**Problem to solve**
Leave out the pictures and copy each record below exactly.

**The input**
· · · ·

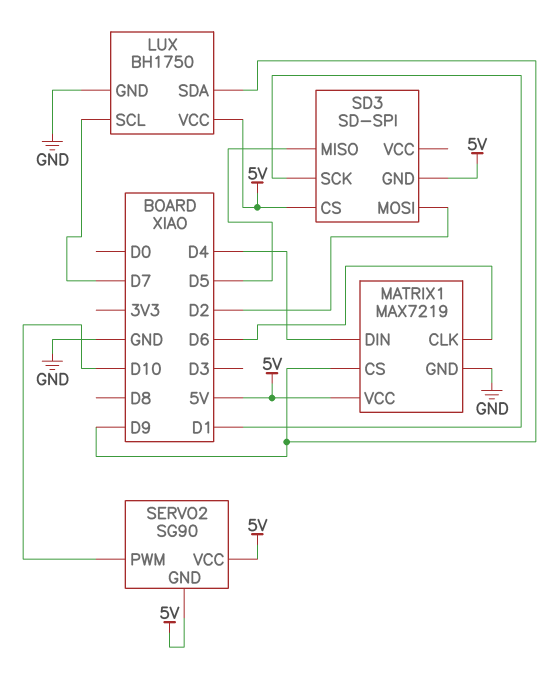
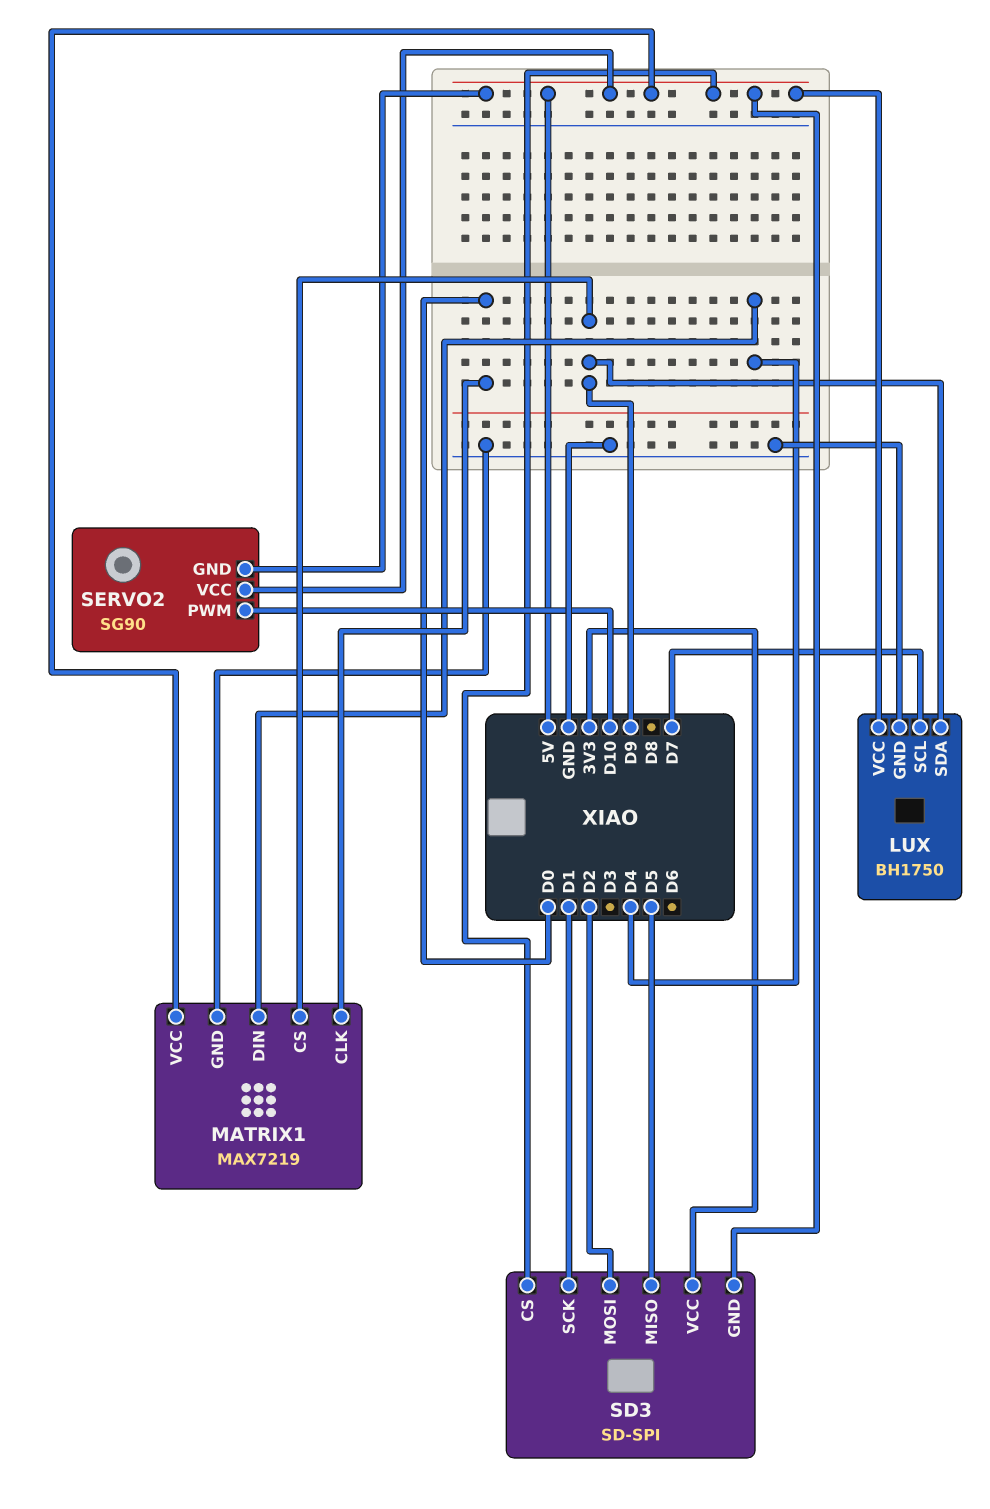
MATRIX1 pin CLK: D6 -> D0
SD3 pin VCC: none -> 3V3

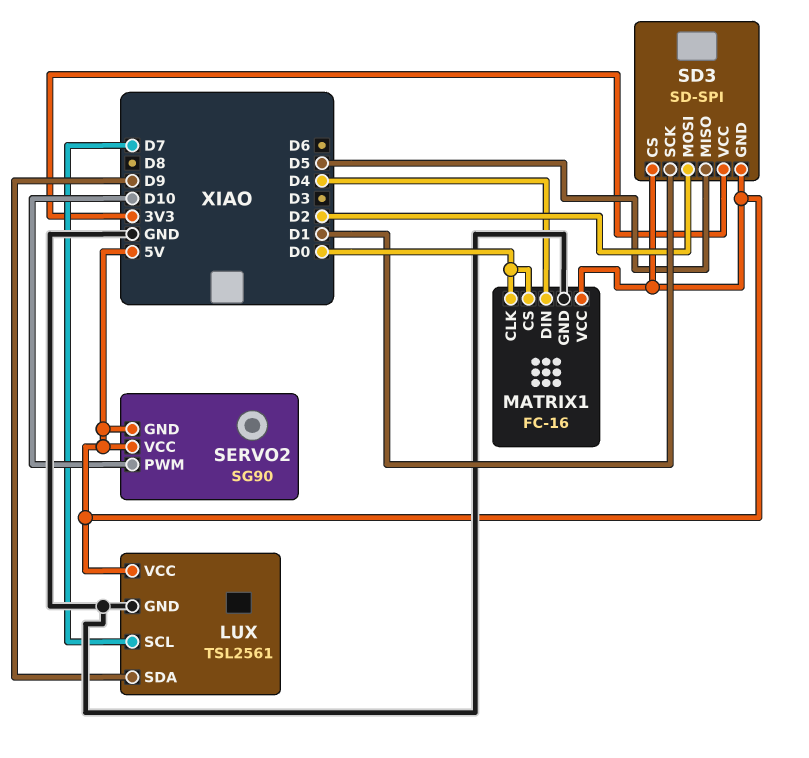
LUX: BH1750 -> TSL2561
MATRIX1: MAX7219 -> FC-16
MATRIX1 pin CS: D9 -> D0

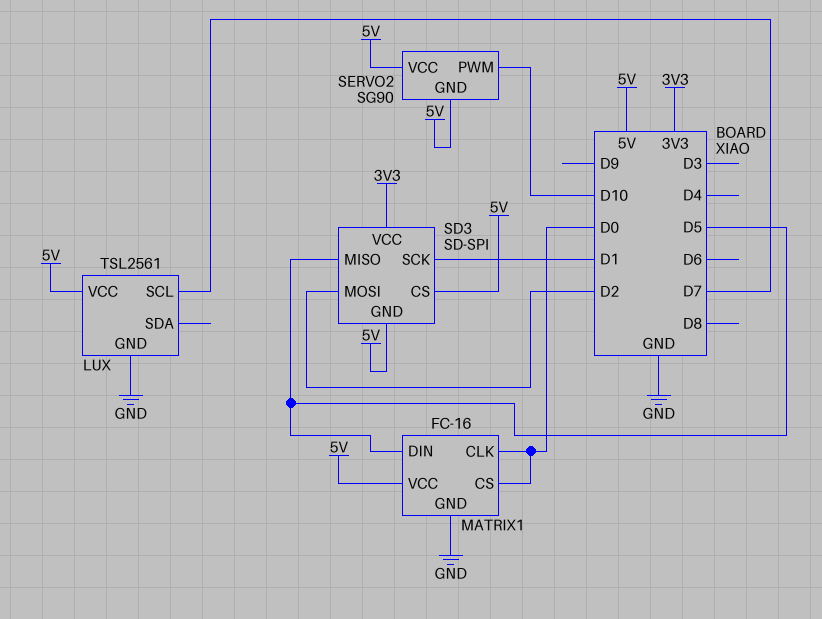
LUX pin SDA: D9 -> none
MATRIX1 pin DIN: D4 -> D5

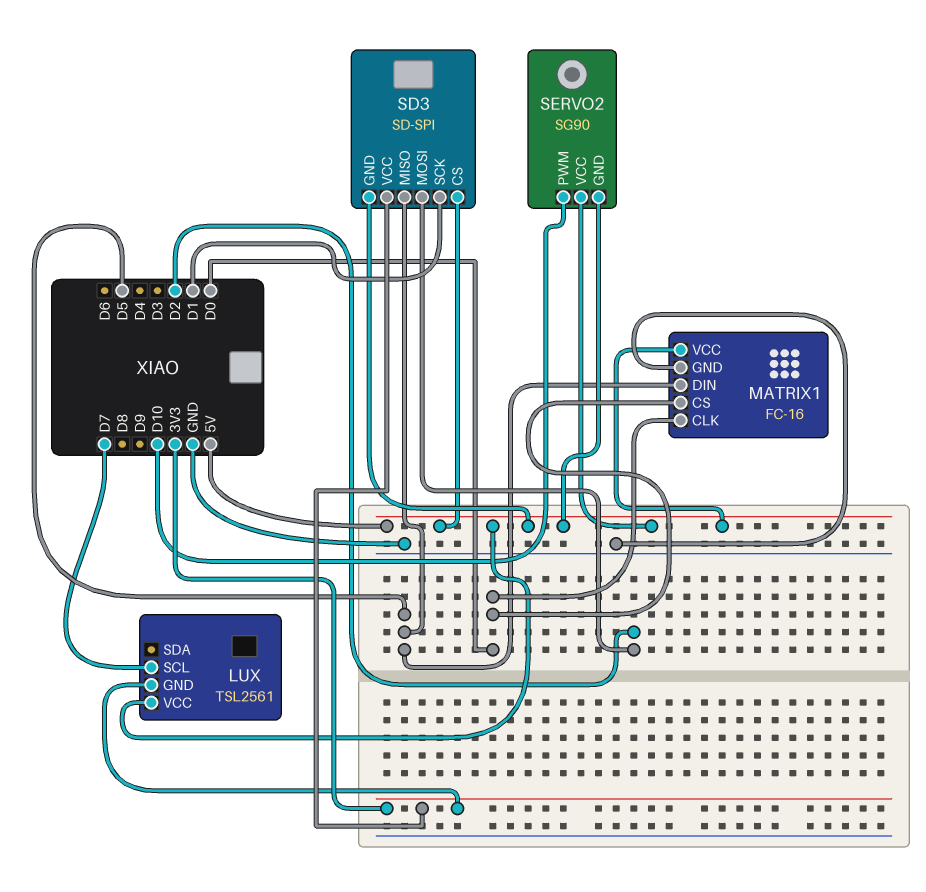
LUX pin GND: GND -> 3V3

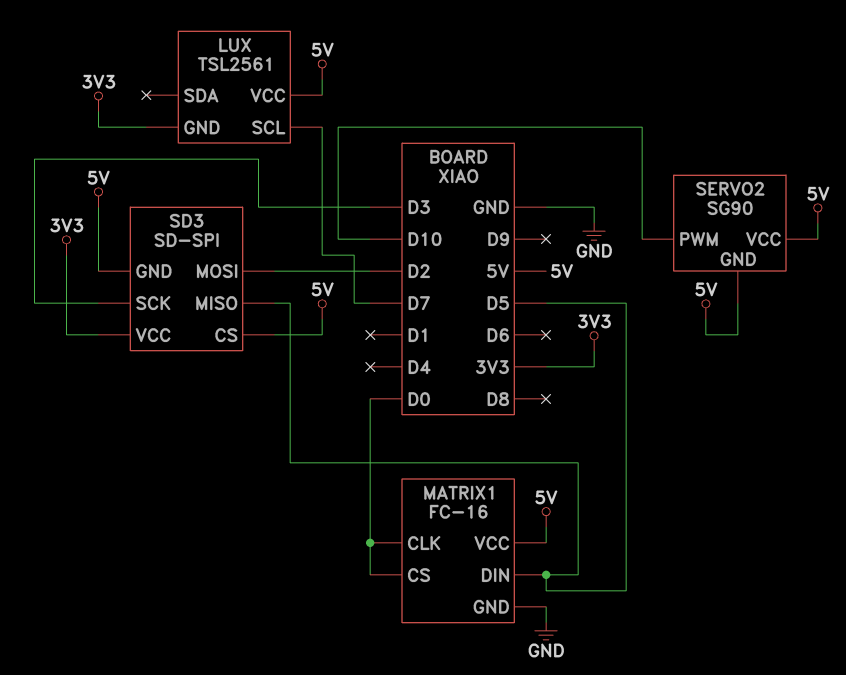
SD3 pin SCK: D1 -> D3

· · · ·

**Result**
MATRIX1 pin CLK: D6 -> D0
SD3 pin VCC: none -> 3V3

LUX: BH1750 -> TSL2561
MATRIX1: MAX7219 -> FC-16
MATRIX1 pin CS: D9 -> D0

LUX pin SDA: D9 -> none
MATRIX1 pin DIN: D4 -> D5

LUX pin GND: GND -> 3V3

SD3 pin SCK: D1 -> D3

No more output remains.